→ **Task instructions**
In the entries that follow, how many lines include the string "purple"? The answer is the number only.

→ **Exercise material**

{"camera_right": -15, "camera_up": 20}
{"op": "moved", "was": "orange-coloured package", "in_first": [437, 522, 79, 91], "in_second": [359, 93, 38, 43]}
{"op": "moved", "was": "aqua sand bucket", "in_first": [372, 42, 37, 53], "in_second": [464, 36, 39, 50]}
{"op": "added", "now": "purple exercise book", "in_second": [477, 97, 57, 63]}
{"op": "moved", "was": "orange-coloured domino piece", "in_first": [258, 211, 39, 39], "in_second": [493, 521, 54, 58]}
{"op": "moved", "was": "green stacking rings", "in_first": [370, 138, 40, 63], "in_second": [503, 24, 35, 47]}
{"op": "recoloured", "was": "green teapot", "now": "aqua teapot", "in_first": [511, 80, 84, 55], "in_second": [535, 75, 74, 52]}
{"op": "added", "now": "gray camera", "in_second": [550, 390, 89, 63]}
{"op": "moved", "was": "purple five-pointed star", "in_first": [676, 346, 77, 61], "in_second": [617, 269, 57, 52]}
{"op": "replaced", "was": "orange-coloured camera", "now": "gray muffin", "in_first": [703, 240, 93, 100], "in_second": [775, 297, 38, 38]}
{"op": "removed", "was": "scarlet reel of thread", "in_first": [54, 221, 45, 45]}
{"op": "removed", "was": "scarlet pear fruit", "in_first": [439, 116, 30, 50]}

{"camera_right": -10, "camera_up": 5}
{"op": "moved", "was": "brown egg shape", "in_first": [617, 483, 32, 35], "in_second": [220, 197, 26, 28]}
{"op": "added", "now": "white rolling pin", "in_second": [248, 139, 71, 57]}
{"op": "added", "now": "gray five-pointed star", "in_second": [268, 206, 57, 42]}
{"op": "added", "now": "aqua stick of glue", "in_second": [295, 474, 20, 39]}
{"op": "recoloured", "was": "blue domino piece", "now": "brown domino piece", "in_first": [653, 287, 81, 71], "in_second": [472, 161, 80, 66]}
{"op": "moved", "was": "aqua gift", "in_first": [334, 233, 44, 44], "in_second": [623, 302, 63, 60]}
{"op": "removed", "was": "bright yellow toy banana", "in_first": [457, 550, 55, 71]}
* * *
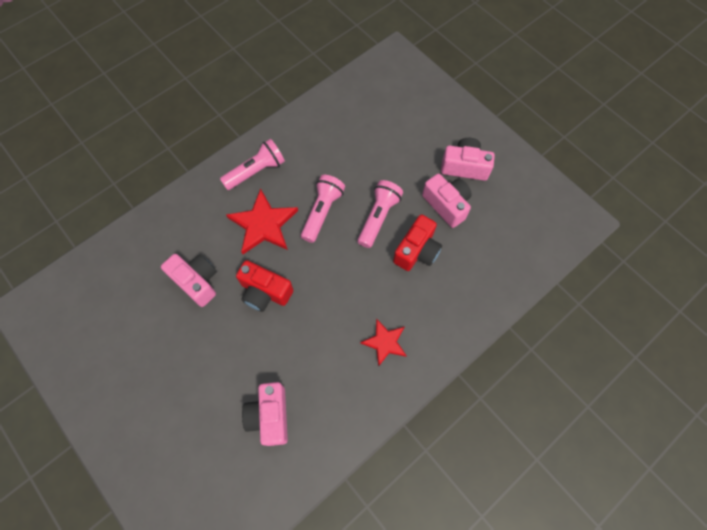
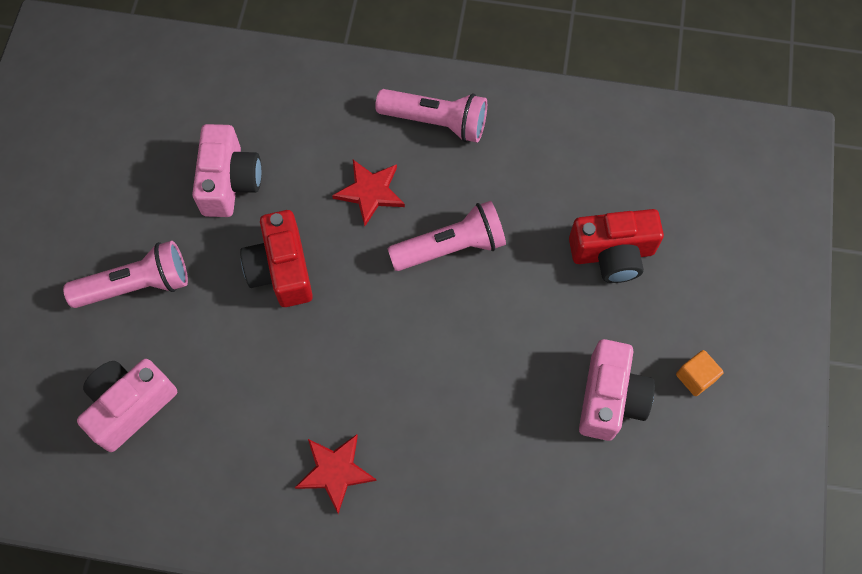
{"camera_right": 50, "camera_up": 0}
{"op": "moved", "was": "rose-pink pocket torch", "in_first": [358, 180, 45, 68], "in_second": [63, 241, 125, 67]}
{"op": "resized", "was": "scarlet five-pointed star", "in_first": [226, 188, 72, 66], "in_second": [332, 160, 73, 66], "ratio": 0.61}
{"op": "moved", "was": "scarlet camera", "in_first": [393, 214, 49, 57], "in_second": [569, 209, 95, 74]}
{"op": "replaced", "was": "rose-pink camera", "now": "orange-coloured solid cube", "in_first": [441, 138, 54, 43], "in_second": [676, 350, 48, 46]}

→ **Task result**
2